* _Object correspondence data_:

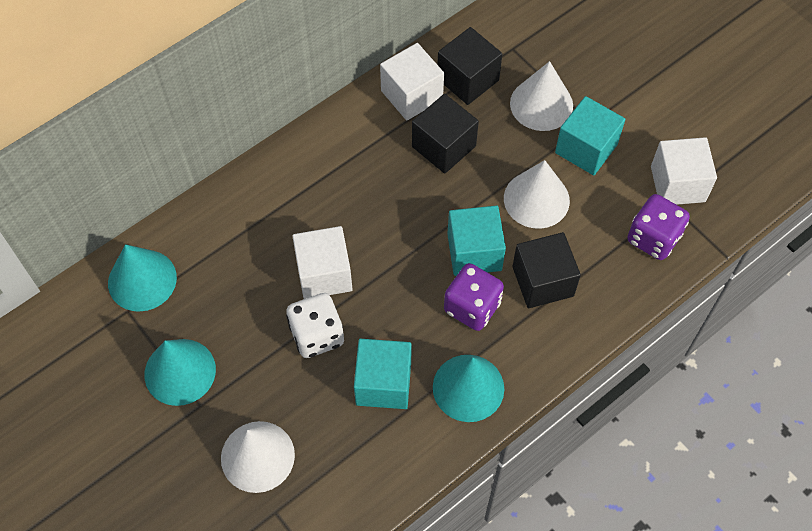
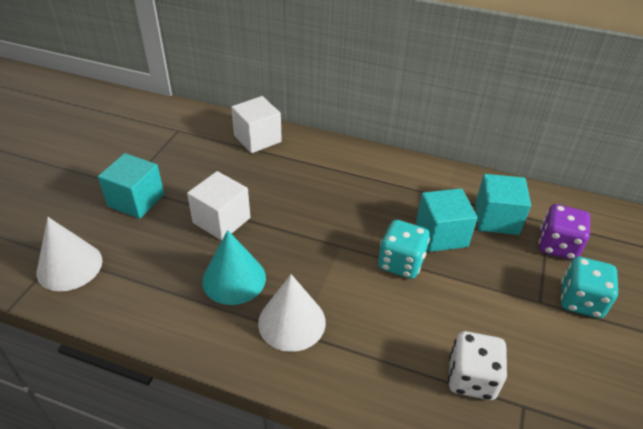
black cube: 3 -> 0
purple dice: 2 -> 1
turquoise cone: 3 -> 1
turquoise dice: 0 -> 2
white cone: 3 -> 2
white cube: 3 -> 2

* _AIM OF THE TASK_: Only one span of lines is wanted: the line with "purple dice: 2 -> 1" and every line after it to the end of the entries, output exactly.

* _TASK OUTPUT_:
purple dice: 2 -> 1
turquoise cone: 3 -> 1
turquoise dice: 0 -> 2
white cone: 3 -> 2
white cube: 3 -> 2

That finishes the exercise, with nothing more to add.